Problem requirements:
Please write out exactly the lines of the data below from the line holding "MIC pin OUT: A0 -> D3" through the line holding "DIGITS2 pin CLK: D22 -> D13", and leave out the rest.

· · · ·

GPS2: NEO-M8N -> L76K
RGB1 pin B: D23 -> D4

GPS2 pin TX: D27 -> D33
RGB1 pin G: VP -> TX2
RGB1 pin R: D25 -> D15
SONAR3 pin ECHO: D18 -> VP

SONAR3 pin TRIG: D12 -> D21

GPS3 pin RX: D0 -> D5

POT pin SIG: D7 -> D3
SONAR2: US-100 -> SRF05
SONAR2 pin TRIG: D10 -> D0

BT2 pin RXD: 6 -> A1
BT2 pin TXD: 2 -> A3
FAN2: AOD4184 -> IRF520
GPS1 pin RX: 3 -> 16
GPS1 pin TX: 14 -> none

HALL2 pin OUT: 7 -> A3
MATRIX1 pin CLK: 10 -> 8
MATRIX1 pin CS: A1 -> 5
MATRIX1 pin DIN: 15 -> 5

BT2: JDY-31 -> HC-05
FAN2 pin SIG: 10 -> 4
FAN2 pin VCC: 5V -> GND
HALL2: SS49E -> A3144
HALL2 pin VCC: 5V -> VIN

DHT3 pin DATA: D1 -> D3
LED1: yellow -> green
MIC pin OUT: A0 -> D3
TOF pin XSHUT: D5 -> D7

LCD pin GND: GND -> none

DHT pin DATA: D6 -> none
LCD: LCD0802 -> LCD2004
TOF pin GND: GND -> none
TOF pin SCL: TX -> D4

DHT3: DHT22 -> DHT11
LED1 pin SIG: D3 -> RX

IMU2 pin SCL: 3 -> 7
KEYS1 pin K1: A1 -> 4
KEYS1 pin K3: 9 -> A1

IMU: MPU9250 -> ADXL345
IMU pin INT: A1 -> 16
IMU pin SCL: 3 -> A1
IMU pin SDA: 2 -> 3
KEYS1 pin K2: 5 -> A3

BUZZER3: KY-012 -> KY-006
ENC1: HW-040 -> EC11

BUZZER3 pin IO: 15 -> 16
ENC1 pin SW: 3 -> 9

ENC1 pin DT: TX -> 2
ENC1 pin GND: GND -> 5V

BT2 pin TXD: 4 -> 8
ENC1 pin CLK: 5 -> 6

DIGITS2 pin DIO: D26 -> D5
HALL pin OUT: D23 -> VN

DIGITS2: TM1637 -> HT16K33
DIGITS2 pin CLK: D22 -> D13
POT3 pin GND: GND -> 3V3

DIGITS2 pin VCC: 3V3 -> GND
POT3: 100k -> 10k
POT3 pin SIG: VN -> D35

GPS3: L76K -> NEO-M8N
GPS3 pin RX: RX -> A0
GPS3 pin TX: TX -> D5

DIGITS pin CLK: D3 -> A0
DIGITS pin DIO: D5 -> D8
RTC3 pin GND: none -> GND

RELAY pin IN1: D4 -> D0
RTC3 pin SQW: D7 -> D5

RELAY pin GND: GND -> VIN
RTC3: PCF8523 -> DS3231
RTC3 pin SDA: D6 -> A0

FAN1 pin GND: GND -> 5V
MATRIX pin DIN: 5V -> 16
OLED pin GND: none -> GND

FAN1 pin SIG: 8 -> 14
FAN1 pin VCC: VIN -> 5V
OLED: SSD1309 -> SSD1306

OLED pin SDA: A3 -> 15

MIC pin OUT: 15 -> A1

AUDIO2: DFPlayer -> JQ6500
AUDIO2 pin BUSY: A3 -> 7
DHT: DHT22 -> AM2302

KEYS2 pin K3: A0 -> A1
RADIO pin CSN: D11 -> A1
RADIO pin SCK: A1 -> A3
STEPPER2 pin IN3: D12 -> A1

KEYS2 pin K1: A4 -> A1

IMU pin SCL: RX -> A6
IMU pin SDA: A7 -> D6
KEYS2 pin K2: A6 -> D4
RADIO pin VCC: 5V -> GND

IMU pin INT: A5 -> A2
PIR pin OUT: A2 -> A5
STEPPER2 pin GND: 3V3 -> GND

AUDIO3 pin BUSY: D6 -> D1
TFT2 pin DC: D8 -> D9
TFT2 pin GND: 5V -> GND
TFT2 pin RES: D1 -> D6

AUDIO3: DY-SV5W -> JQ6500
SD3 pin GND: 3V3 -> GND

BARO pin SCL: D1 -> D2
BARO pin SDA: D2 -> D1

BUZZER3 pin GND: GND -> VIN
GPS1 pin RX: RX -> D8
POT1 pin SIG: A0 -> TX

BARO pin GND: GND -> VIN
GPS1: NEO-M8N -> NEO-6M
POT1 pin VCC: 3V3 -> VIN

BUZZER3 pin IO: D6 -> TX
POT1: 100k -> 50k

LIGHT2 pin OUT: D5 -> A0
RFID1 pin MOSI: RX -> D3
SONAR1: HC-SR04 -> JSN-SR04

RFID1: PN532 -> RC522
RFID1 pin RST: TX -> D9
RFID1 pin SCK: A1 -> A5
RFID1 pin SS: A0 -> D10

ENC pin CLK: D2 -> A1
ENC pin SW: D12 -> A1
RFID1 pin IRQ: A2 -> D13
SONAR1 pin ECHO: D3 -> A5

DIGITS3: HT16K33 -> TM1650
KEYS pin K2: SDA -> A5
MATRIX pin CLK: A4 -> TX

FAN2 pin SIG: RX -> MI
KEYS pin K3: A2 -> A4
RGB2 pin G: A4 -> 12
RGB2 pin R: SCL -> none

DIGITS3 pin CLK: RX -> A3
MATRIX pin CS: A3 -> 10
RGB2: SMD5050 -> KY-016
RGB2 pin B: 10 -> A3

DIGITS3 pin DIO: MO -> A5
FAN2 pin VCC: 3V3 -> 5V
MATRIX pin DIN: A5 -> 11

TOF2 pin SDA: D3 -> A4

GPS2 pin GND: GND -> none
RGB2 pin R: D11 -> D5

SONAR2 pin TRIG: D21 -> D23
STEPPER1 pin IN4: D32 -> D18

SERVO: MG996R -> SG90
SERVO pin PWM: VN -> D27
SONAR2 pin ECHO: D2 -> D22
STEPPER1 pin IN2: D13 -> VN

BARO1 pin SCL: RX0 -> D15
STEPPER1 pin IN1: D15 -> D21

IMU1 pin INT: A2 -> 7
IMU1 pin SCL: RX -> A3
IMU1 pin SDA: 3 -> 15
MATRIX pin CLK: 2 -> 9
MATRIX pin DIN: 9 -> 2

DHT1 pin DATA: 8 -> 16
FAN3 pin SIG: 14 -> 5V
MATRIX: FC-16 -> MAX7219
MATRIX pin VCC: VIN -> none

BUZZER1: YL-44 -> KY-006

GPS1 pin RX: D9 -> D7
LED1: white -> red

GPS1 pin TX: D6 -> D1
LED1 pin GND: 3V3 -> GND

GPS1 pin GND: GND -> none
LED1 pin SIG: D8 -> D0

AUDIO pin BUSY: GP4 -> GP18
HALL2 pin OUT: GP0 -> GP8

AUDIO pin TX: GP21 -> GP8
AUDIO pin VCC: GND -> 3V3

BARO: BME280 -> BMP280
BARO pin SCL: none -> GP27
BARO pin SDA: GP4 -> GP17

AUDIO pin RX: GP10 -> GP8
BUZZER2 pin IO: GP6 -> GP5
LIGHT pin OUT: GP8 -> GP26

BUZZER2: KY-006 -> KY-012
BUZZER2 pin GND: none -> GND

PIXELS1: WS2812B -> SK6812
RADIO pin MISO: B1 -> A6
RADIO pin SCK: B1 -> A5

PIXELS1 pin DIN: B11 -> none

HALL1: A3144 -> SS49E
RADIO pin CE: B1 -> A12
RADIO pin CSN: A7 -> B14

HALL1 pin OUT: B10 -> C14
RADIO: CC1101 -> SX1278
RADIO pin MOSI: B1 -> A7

· · · ·

Your response:
MIC pin OUT: A0 -> D3
TOF pin XSHUT: D5 -> D7

LCD pin GND: GND -> none

DHT pin DATA: D6 -> none
LCD: LCD0802 -> LCD2004
TOF pin GND: GND -> none
TOF pin SCL: TX -> D4

DHT3: DHT22 -> DHT11
LED1 pin SIG: D3 -> RX

IMU2 pin SCL: 3 -> 7
KEYS1 pin K1: A1 -> 4
KEYS1 pin K3: 9 -> A1

IMU: MPU9250 -> ADXL345
IMU pin INT: A1 -> 16
IMU pin SCL: 3 -> A1
IMU pin SDA: 2 -> 3
KEYS1 pin K2: 5 -> A3

BUZZER3: KY-012 -> KY-006
ENC1: HW-040 -> EC11

BUZZER3 pin IO: 15 -> 16
ENC1 pin SW: 3 -> 9

ENC1 pin DT: TX -> 2
ENC1 pin GND: GND -> 5V

BT2 pin TXD: 4 -> 8
ENC1 pin CLK: 5 -> 6

DIGITS2 pin DIO: D26 -> D5
HALL pin OUT: D23 -> VN

DIGITS2: TM1637 -> HT16K33
DIGITS2 pin CLK: D22 -> D13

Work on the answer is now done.